[Modification records]
..............................
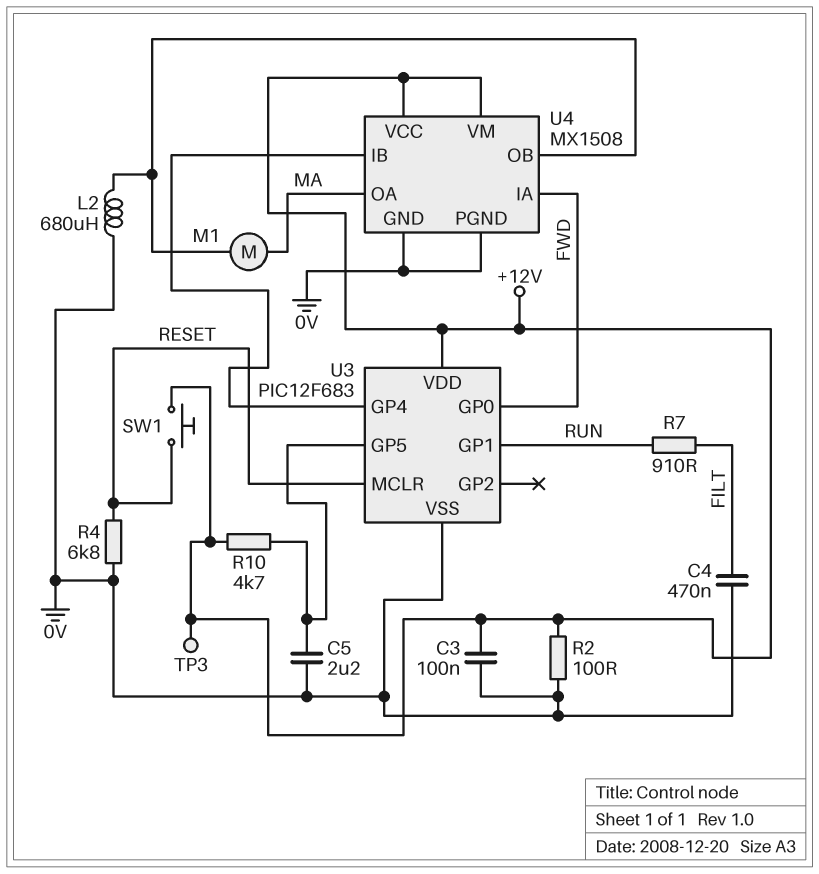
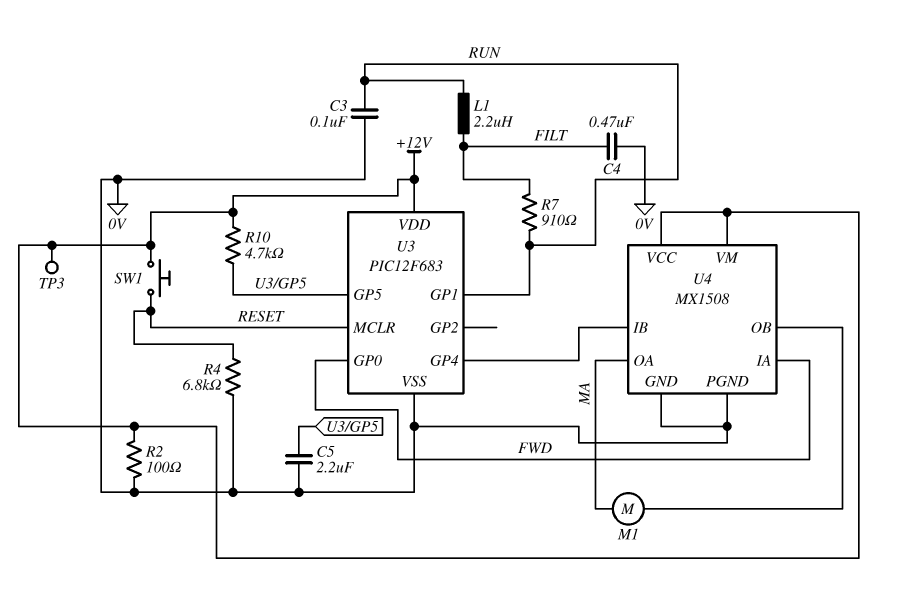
C3: 100nF (+12V, 0V) -> 100nF (0V, RUN)
L1: none -> 2.2uH (FILT, RUN)
L2: 680uH (0V, U4/OB) -> none

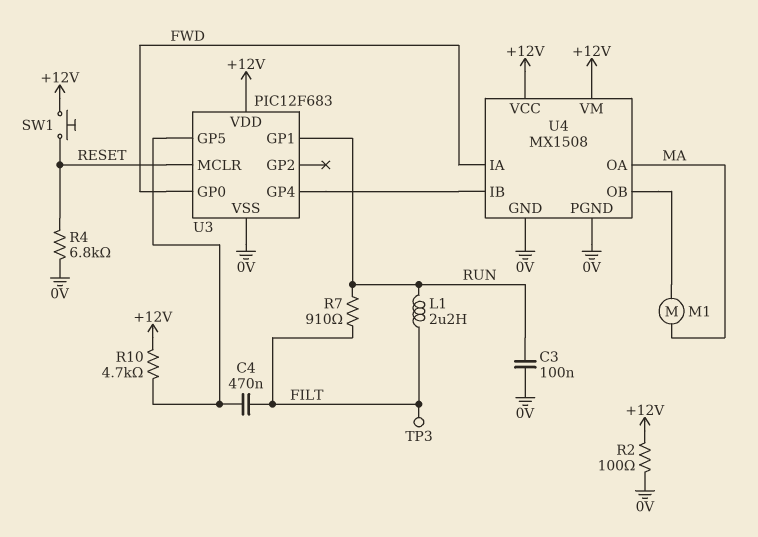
C4: 470nF (0V, FILT) -> 470nF (FILT, U3/GP5)
C5: 2.2uF (0V, U3/GP5) -> none
TP3: test point (+12V) -> test point (FILT)

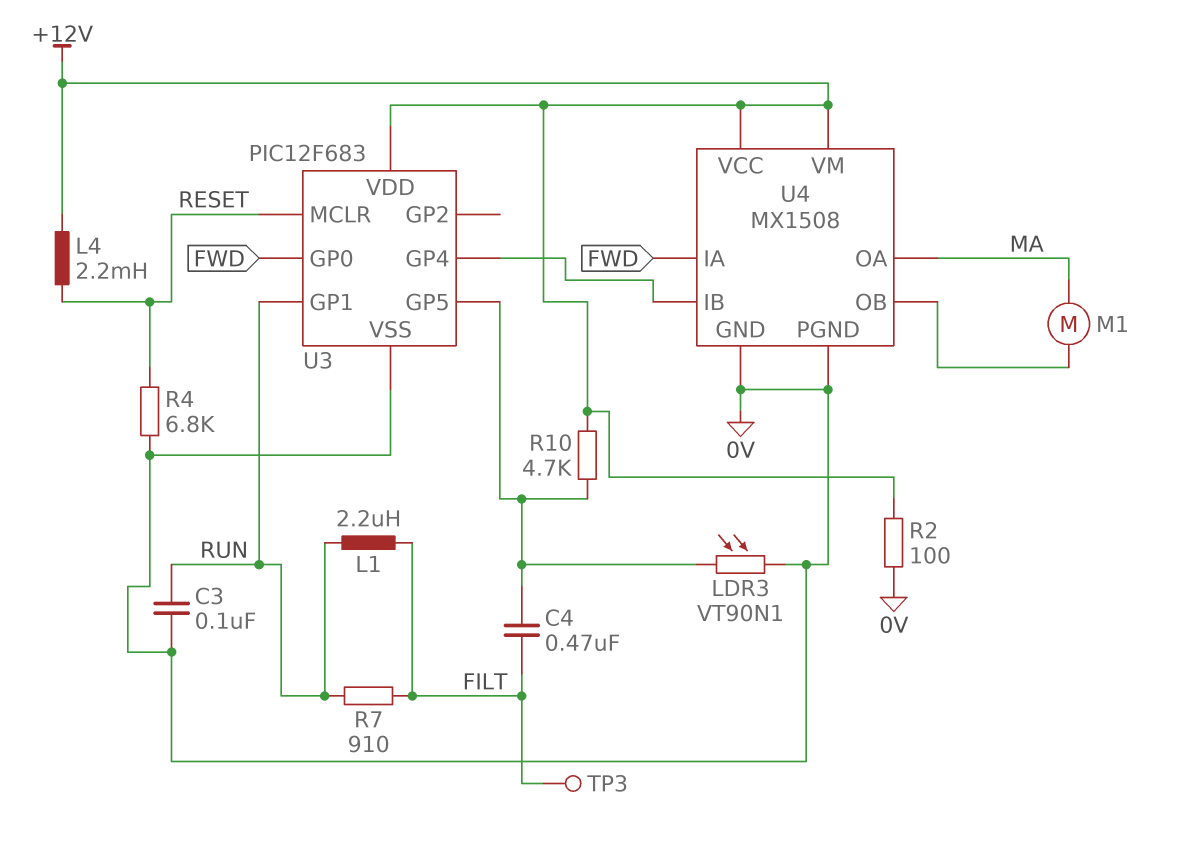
L4: none -> 2.2mH (+12V, RESET)
LDR3: none -> VT90N1 (0V, U3/GP5)
SW1: button (+12V, RESET) -> none

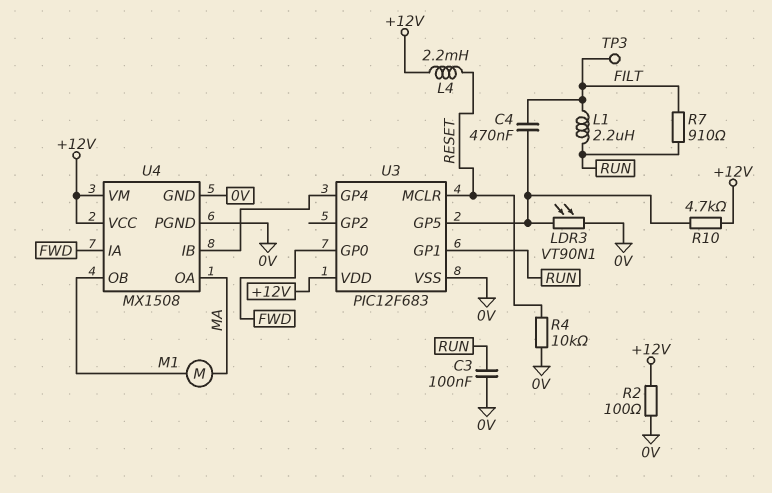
R4: 6.8k (0V, RESET) -> 10k (0V, RESET)

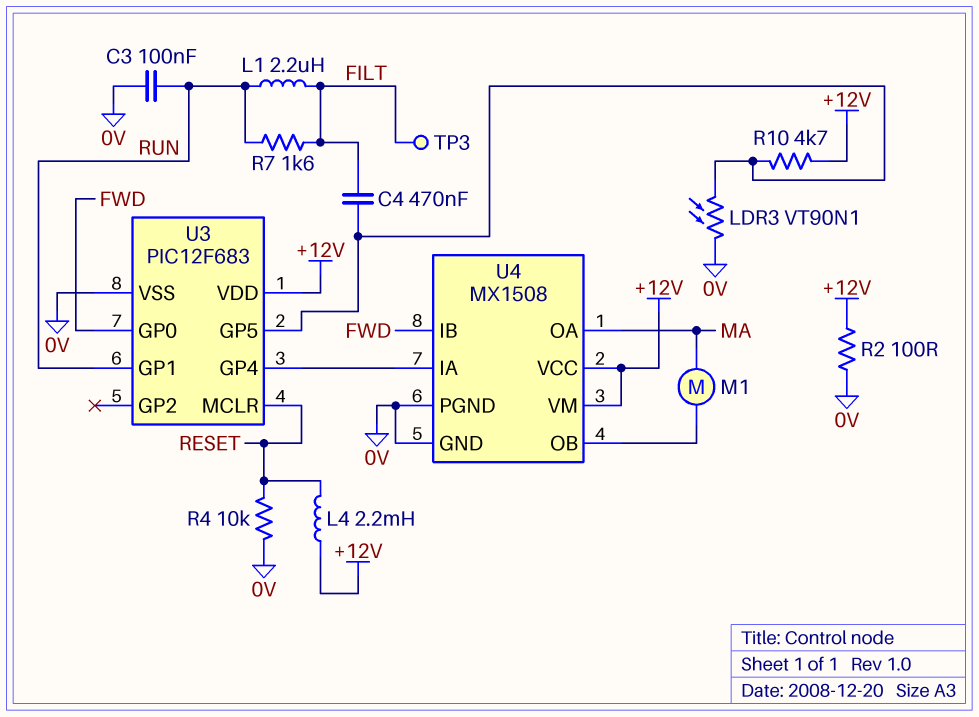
R7: 910 (FILT, RUN) -> 1.6k (FILT, RUN)
U4 pin IA: FWD -> U3/GP4
U4 pin IB: U3/GP4 -> FWD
..............................
PROMPT – The records above must be printed exactly, but the pictures they hold should be omitted.

TASK RESPONSE –
C3: 100nF (+12V, 0V) -> 100nF (0V, RUN)
L1: none -> 2.2uH (FILT, RUN)
L2: 680uH (0V, U4/OB) -> none

C4: 470nF (0V, FILT) -> 470nF (FILT, U3/GP5)
C5: 2.2uF (0V, U3/GP5) -> none
TP3: test point (+12V) -> test point (FILT)

L4: none -> 2.2mH (+12V, RESET)
LDR3: none -> VT90N1 (0V, U3/GP5)
SW1: button (+12V, RESET) -> none

R4: 6.8k (0V, RESET) -> 10k (0V, RESET)

R7: 910 (FILT, RUN) -> 1.6k (FILT, RUN)
U4 pin IA: FWD -> U3/GP4
U4 pin IB: U3/GP4 -> FWD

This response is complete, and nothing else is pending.